WORK TO BE COMPLETED » Tell how many lines in the data contain the string "moved", using a single number as the whole reply.

Stored items »
####################

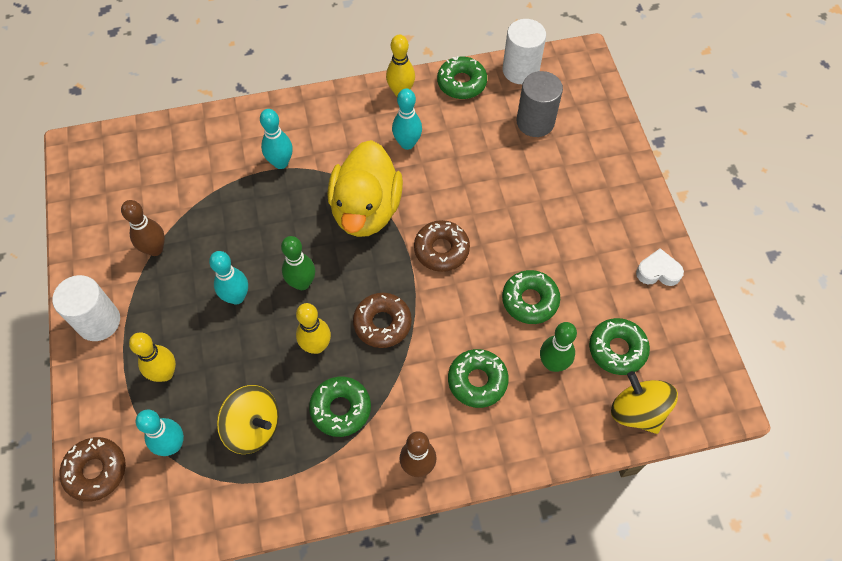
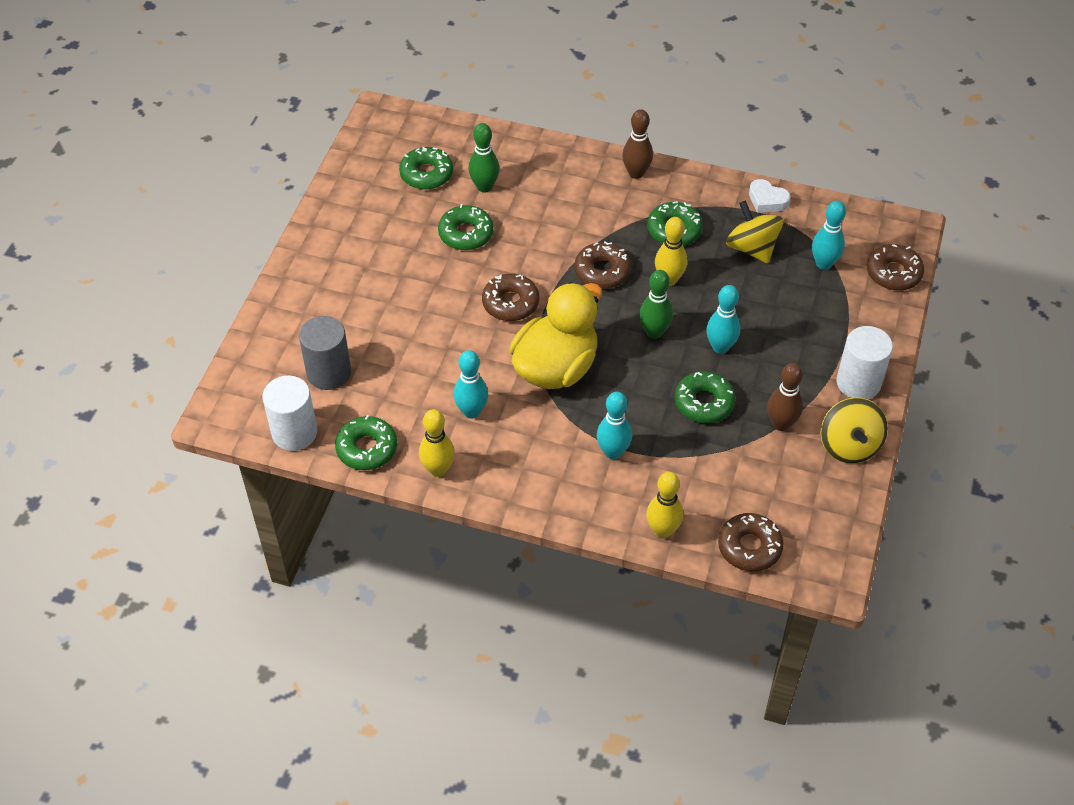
camera: 150 degrees left, 10 degrees down
yellow bowling pin [129,332,176,382] -> yellow bowling pin moved to [646,472,683,539]
green donut [448,349,509,408] -> green donut moved to [675,371,736,423]
yellow spinning top [611,371,678,434] -> yellow spinning top moved to [821,397,888,464]
white heart [636,248,684,286] -> white heart moved to [749,179,791,213]
none -> brown donut [718,513,784,572]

####################

PROBLEM SOLUTION » 4